**PROBLEM TO WORK ON:** Return each record verbatim, images excluded.

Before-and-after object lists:
>>>

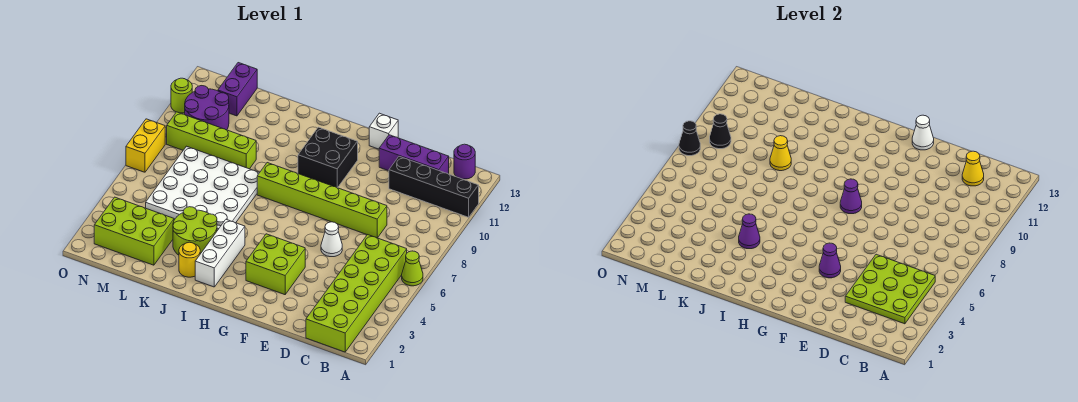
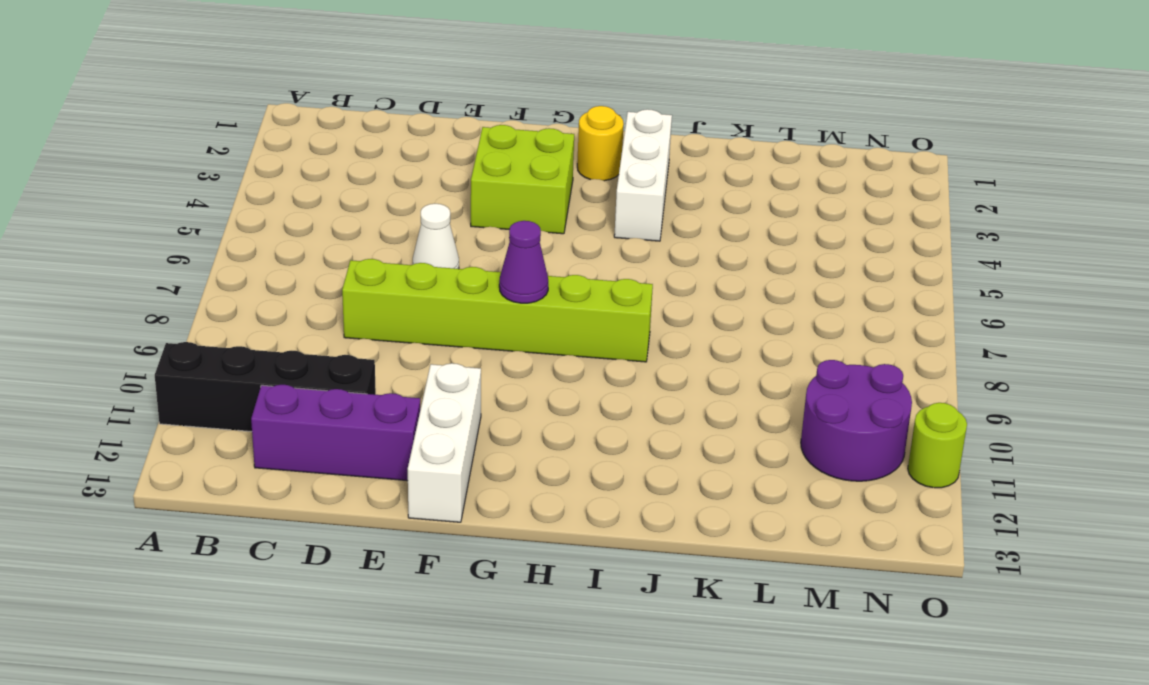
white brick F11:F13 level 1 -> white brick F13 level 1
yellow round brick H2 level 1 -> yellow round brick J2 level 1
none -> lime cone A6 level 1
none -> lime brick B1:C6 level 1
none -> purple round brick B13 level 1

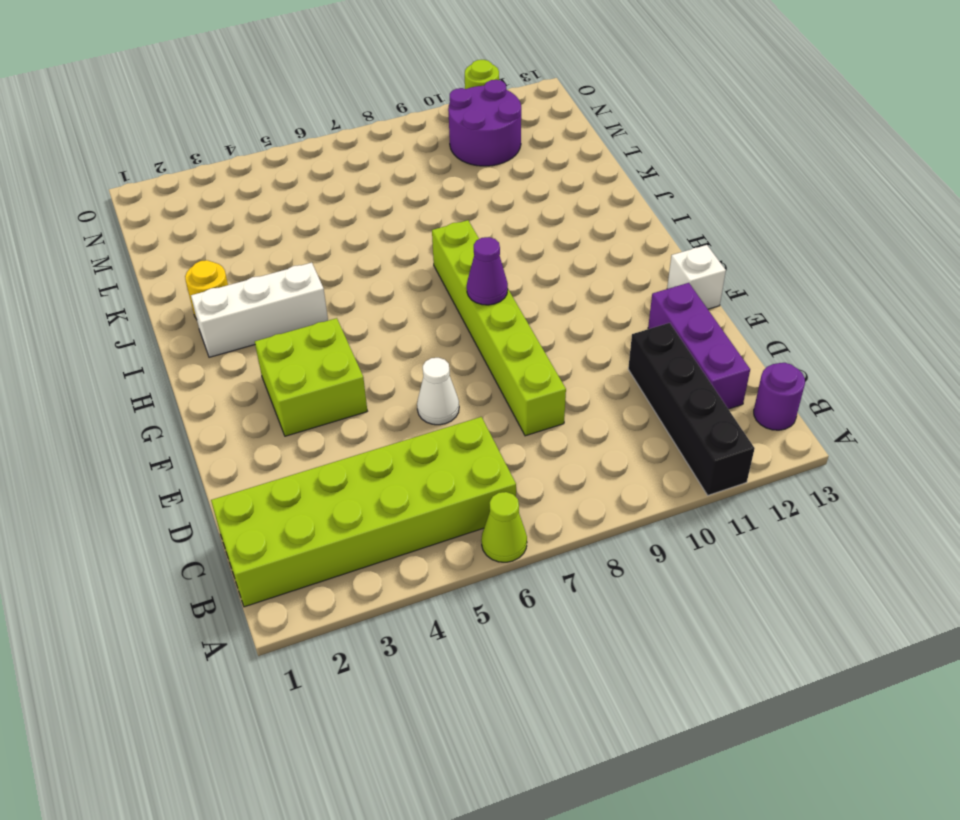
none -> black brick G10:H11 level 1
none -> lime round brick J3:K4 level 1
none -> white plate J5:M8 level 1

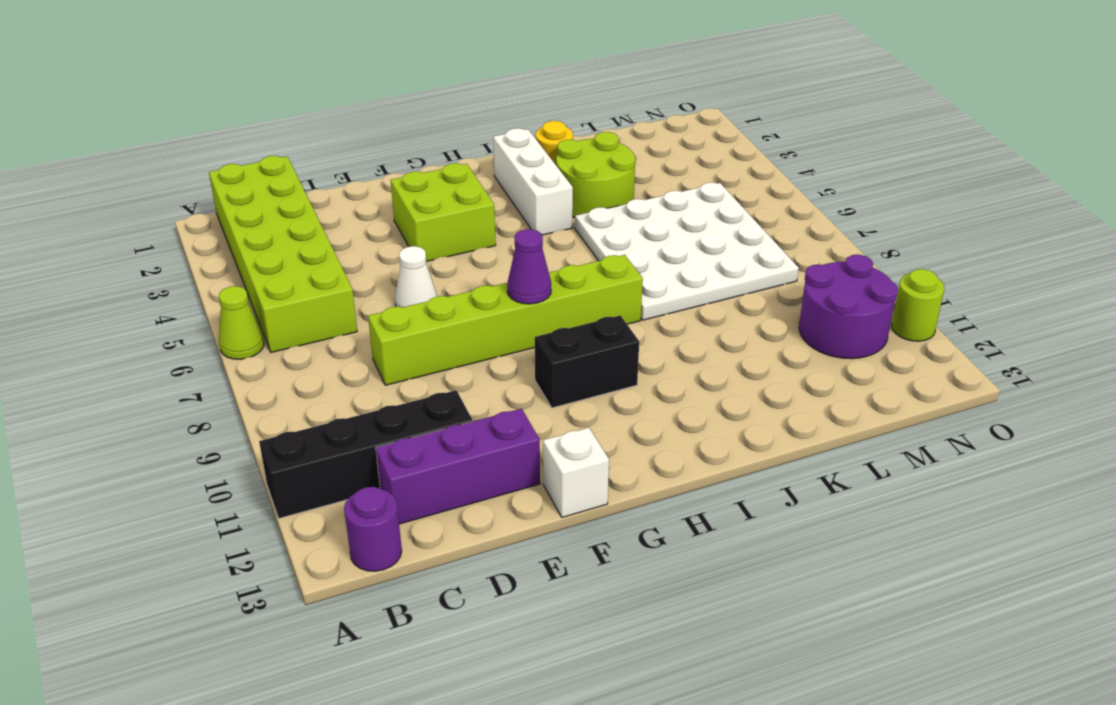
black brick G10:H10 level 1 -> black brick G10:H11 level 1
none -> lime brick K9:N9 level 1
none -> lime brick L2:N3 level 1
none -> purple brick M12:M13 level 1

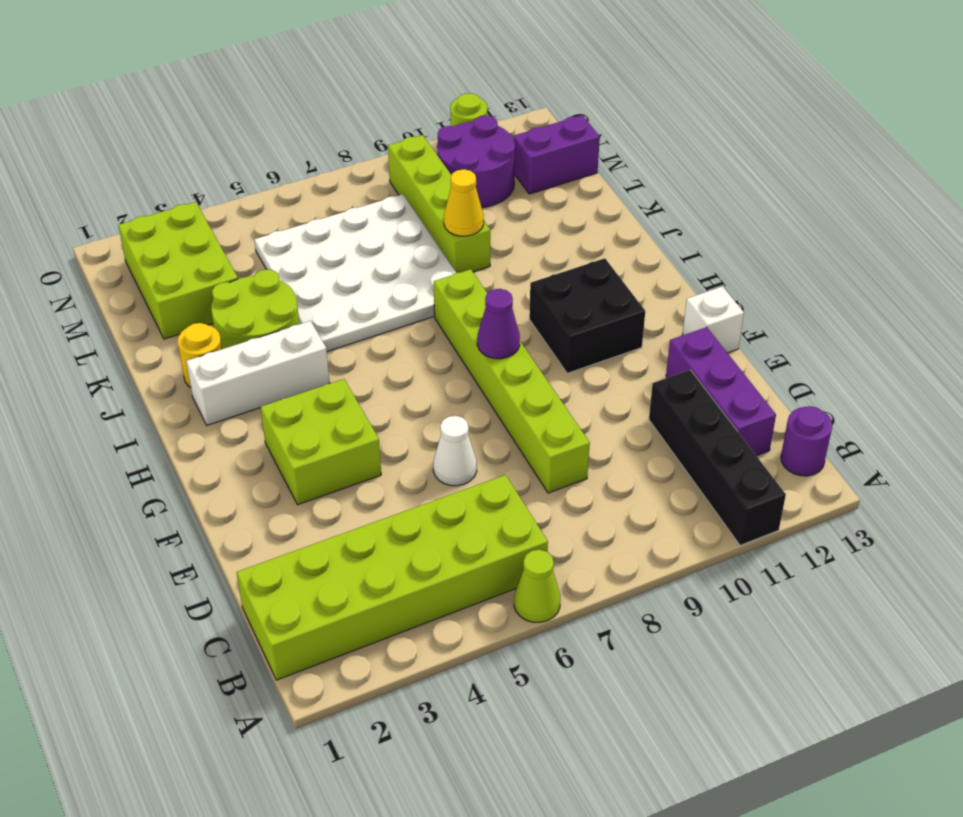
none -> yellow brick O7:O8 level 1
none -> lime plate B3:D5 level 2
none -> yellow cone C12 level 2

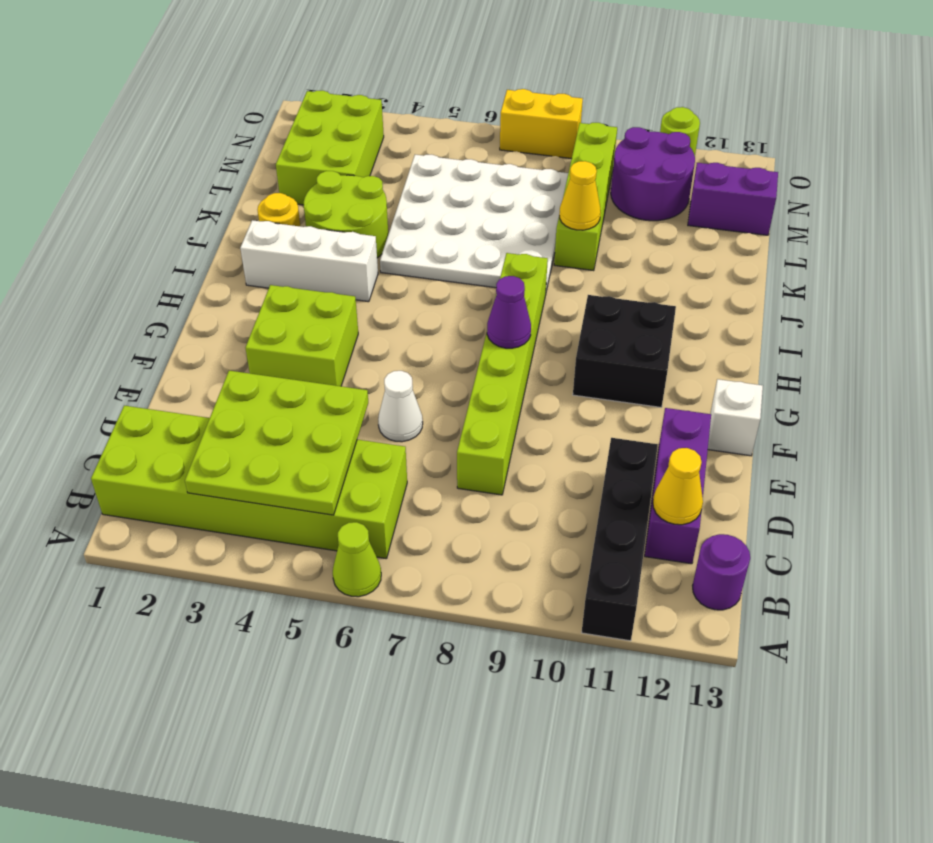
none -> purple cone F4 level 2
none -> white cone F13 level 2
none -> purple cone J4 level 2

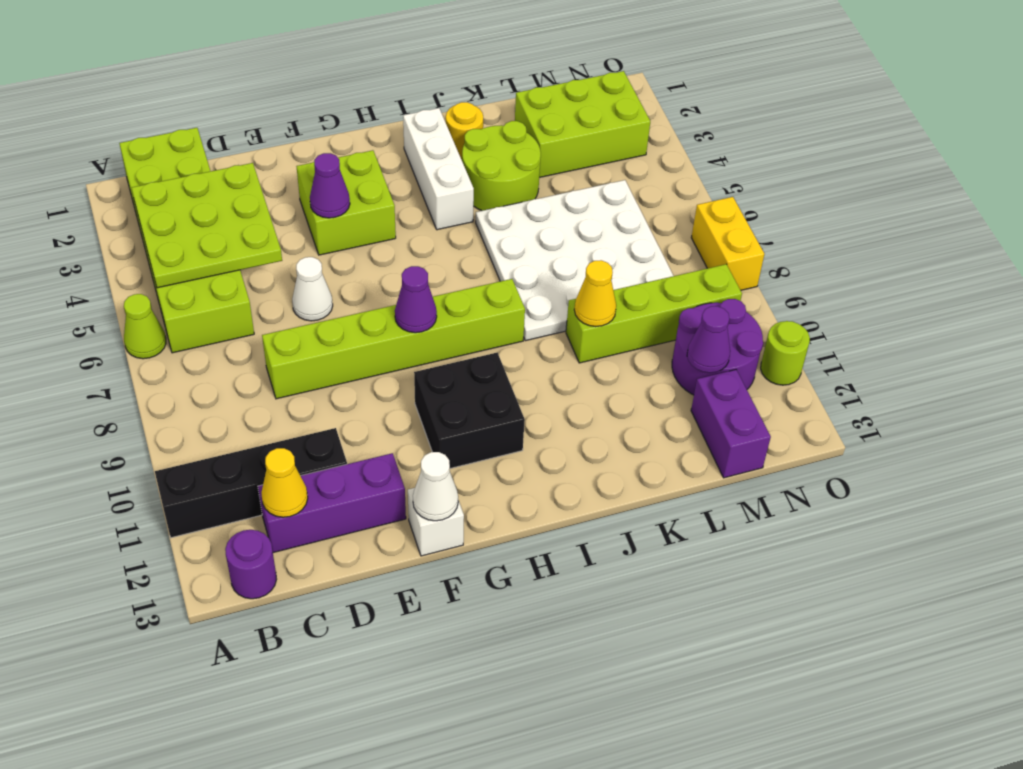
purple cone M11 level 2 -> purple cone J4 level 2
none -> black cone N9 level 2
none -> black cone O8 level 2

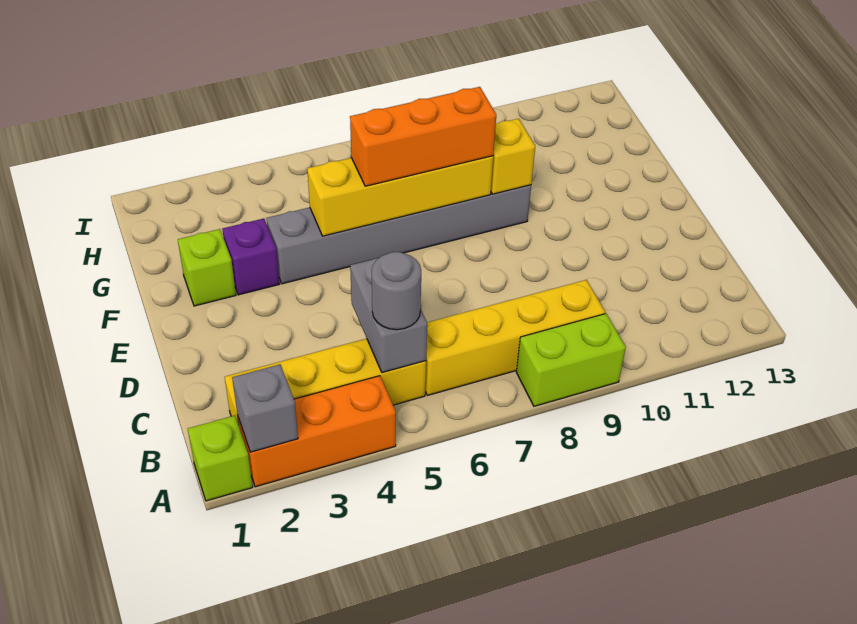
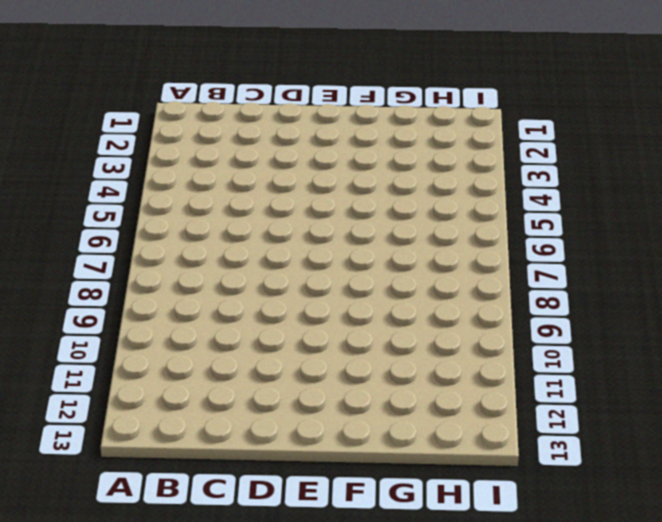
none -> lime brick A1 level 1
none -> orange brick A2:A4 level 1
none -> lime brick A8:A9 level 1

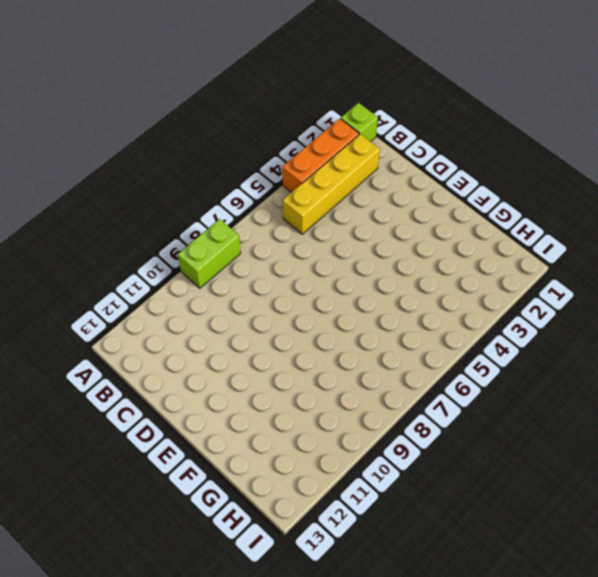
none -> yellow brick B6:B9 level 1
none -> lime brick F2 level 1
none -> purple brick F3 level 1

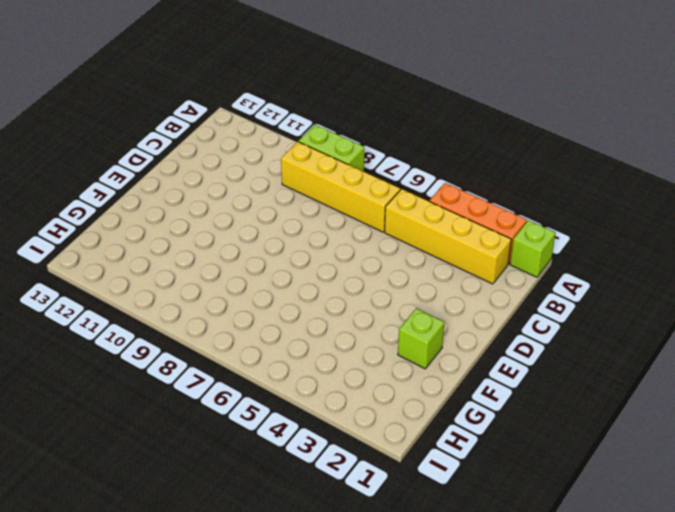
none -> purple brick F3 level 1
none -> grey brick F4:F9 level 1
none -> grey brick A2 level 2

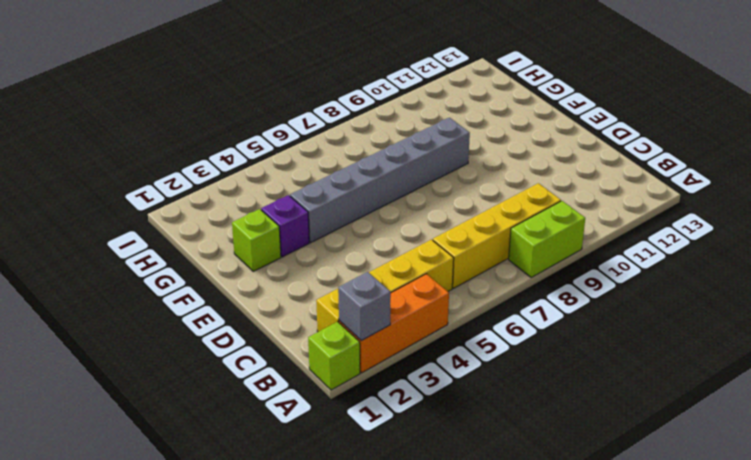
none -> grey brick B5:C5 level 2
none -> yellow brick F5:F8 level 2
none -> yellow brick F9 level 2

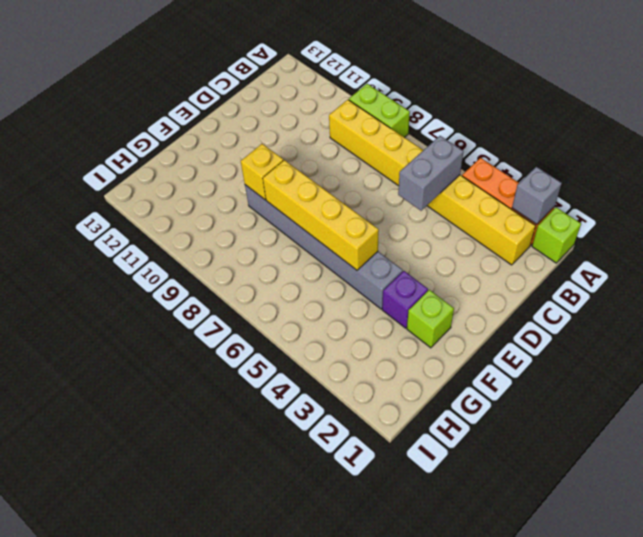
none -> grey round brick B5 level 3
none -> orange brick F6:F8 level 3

<<<

**RESPONSE:**
white brick F11:F13 level 1 -> white brick F13 level 1
yellow round brick H2 level 1 -> yellow round brick J2 level 1
none -> lime cone A6 level 1
none -> lime brick B1:C6 level 1
none -> purple round brick B13 level 1

none -> black brick G10:H11 level 1
none -> lime round brick J3:K4 level 1
none -> white plate J5:M8 level 1

black brick G10:H10 level 1 -> black brick G10:H11 level 1
none -> lime brick K9:N9 level 1
none -> lime brick L2:N3 level 1
none -> purple brick M12:M13 level 1

none -> yellow brick O7:O8 level 1
none -> lime plate B3:D5 level 2
none -> yellow cone C12 level 2

none -> purple cone F4 level 2
none -> white cone F13 level 2
none -> purple cone J4 level 2

purple cone M11 level 2 -> purple cone J4 level 2
none -> black cone N9 level 2
none -> black cone O8 level 2

none -> lime brick A1 level 1
none -> orange brick A2:A4 level 1
none -> lime brick A8:A9 level 1

none -> yellow brick B6:B9 level 1
none -> lime brick F2 level 1
none -> purple brick F3 level 1

none -> purple brick F3 level 1
none -> grey brick F4:F9 level 1
none -> grey brick A2 level 2

none -> grey brick B5:C5 level 2
none -> yellow brick F5:F8 level 2
none -> yellow brick F9 level 2

none -> grey round brick B5 level 3
none -> orange brick F6:F8 level 3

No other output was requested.